-- TASK OBJECTIVE --
What is needed is an exact transcription of every entry below, with the pictures left out.

§

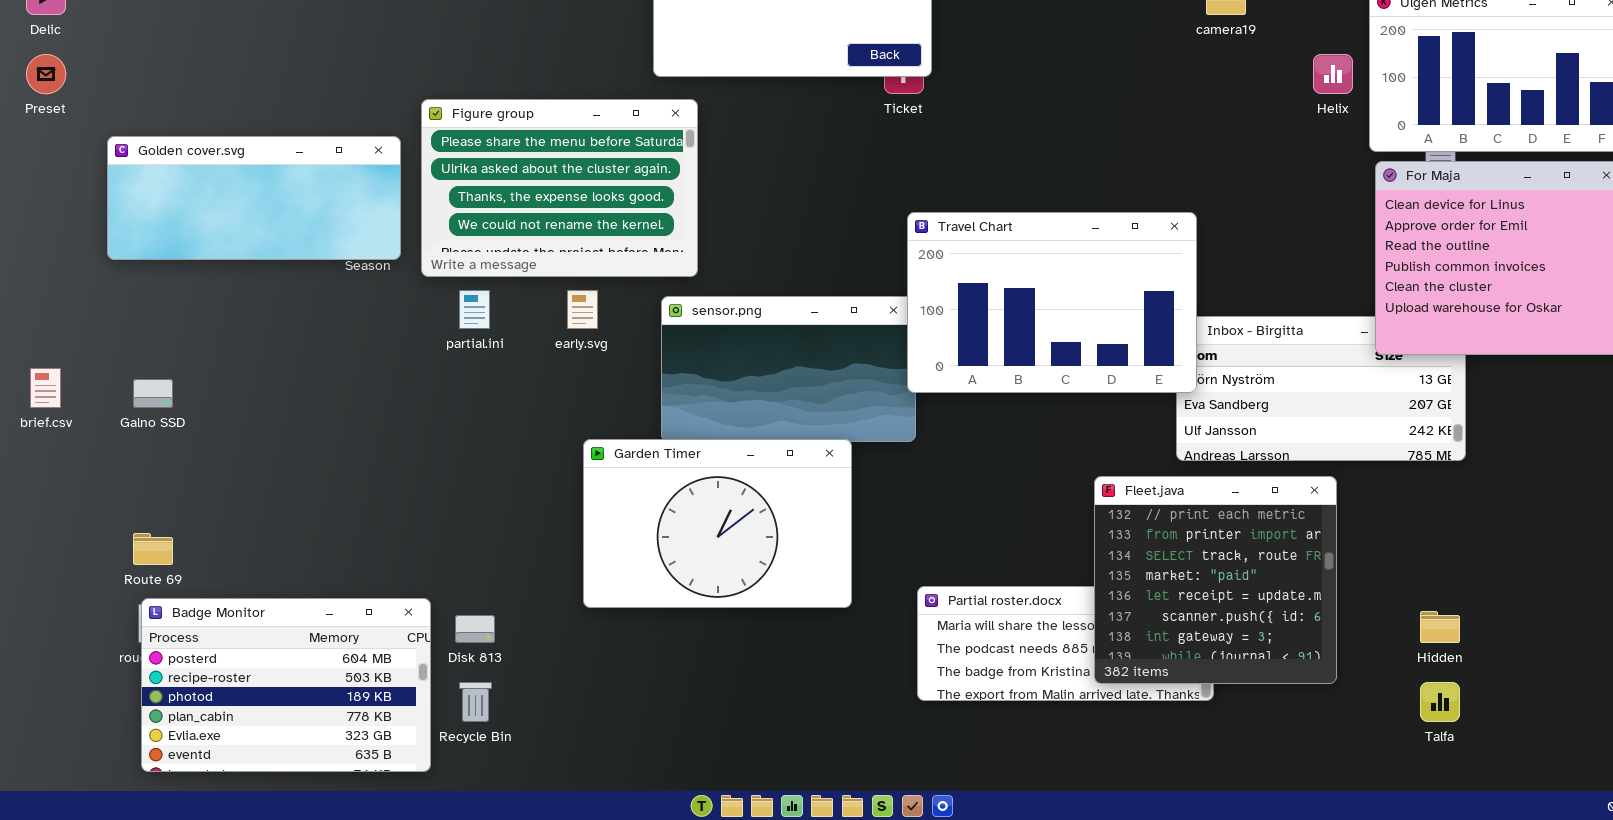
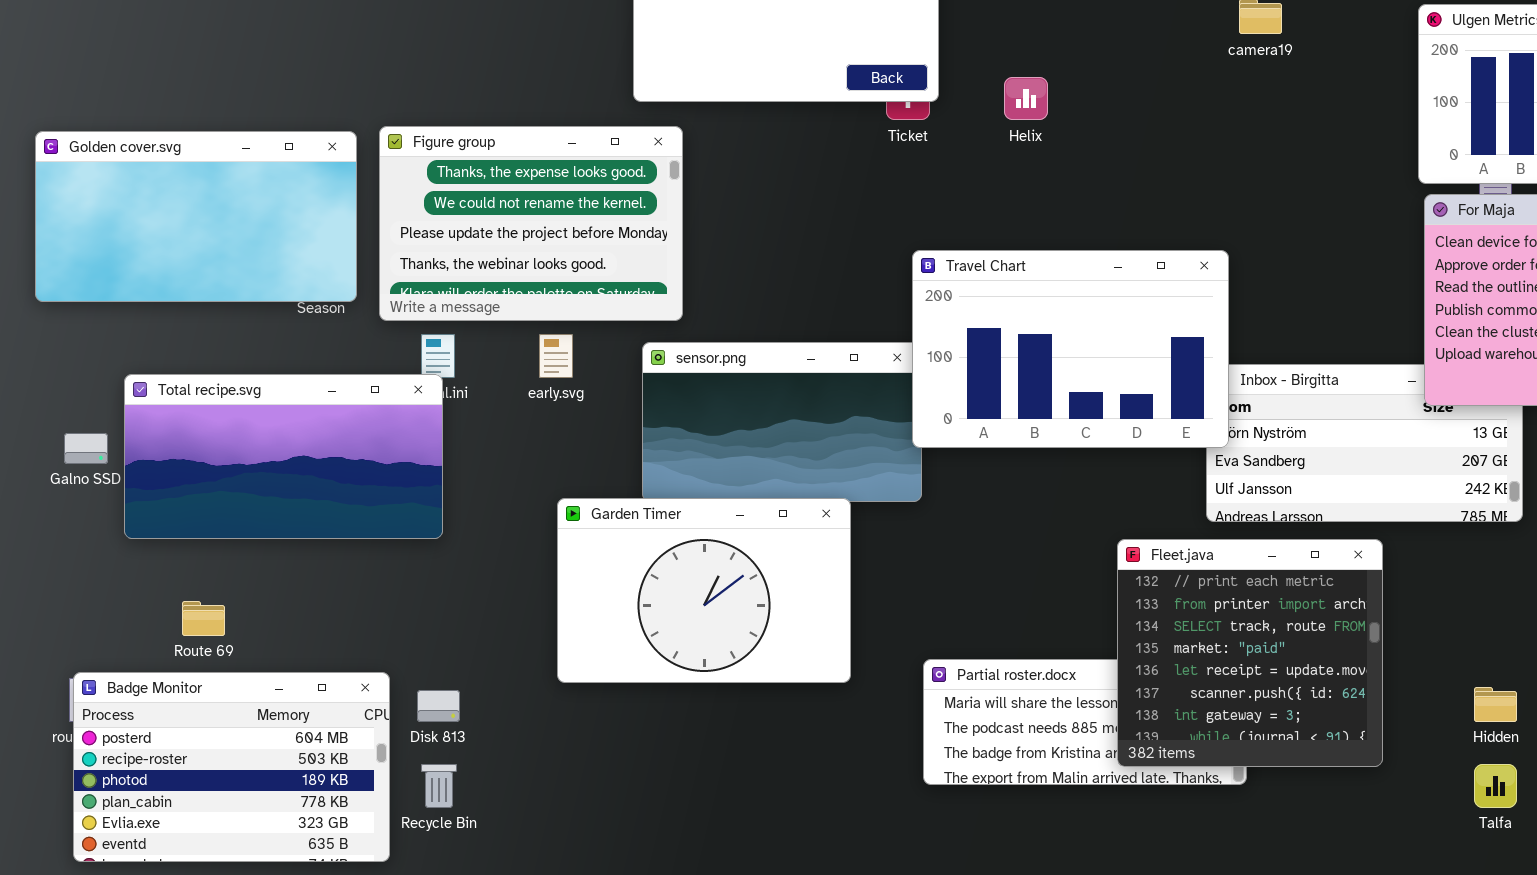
Helix: [1313,54,1353,94] -> [1004,77,1048,120], moved
Figure group: [421,99,698,277] -> [379,126,683,321], scrolled down 2 rows
Golden cover.svg: [107,136,401,260] -> [35,131,357,302], resized
Total recipe.svg: none -> [124,374,443,539], opened
Route 69: [133,533,173,565] -> [182,601,225,636], moved

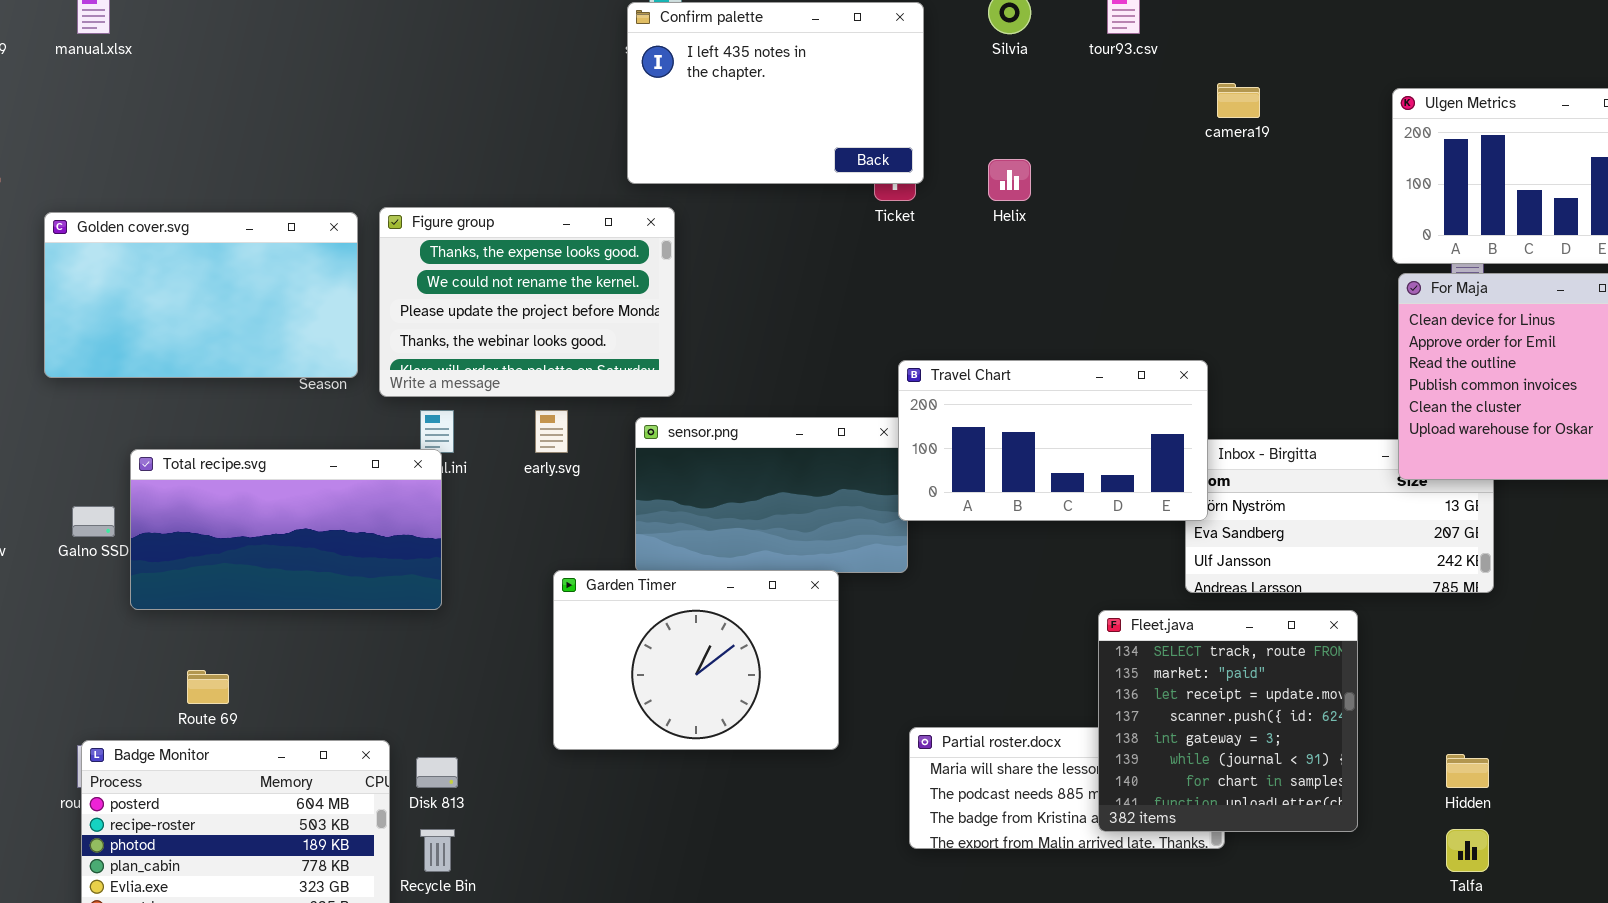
Travel Chart: [912,250,1229,448] -> [898,360,1208,521], resized
Fleet.java: [1117,539,1383,767] -> [1098,610,1358,832], scrolled down 2 rows

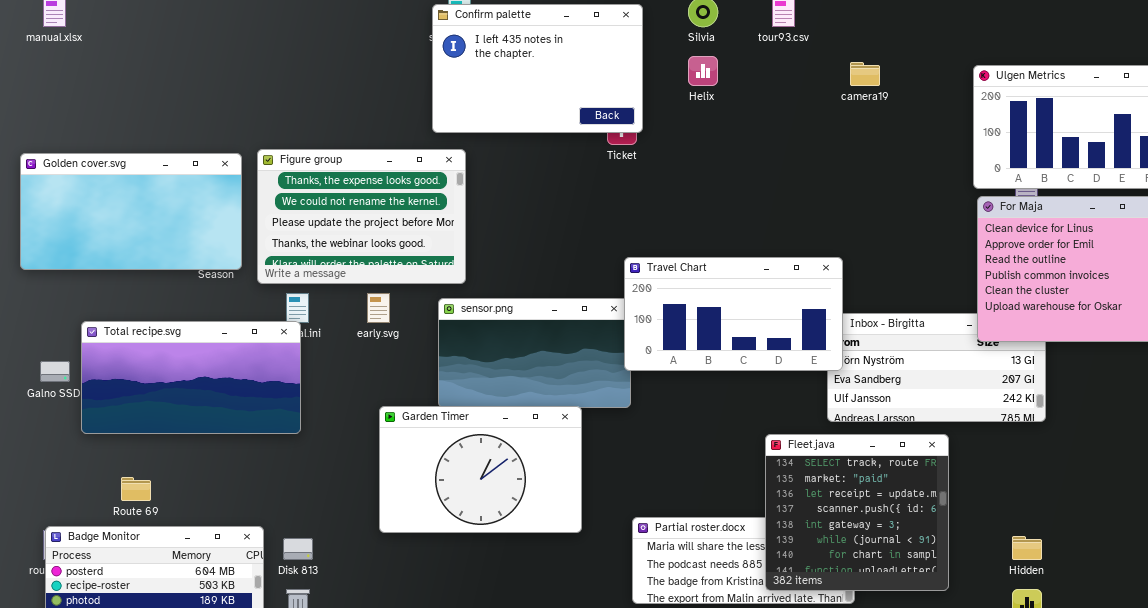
Helix: [988,159,1031,201] -> [688,56,718,86], moved

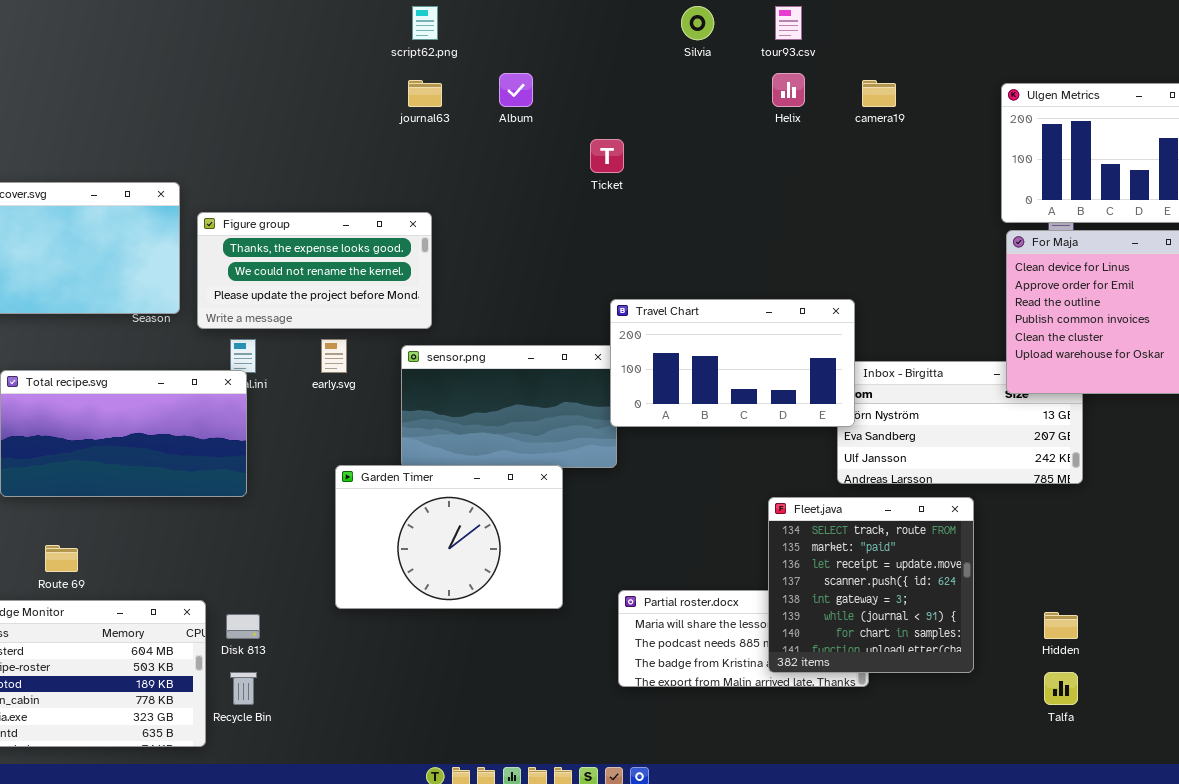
Confirm palette: [432,4,643,133] -> none, closed
Helix: [688,56,718,86] -> [772,73,805,107], moved
Figure group: [257,149,466,284] -> [197,212,432,329], resized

§

-- RESPONSE AREA --
Helix: [1313,54,1353,94] -> [1004,77,1048,120], moved
Figure group: [421,99,698,277] -> [379,126,683,321], scrolled down 2 rows
Golden cover.svg: [107,136,401,260] -> [35,131,357,302], resized
Total recipe.svg: none -> [124,374,443,539], opened
Route 69: [133,533,173,565] -> [182,601,225,636], moved

Travel Chart: [912,250,1229,448] -> [898,360,1208,521], resized
Fleet.java: [1117,539,1383,767] -> [1098,610,1358,832], scrolled down 2 rows

Helix: [988,159,1031,201] -> [688,56,718,86], moved

Confirm palette: [432,4,643,133] -> none, closed
Helix: [688,56,718,86] -> [772,73,805,107], moved
Figure group: [257,149,466,284] -> [197,212,432,329], resized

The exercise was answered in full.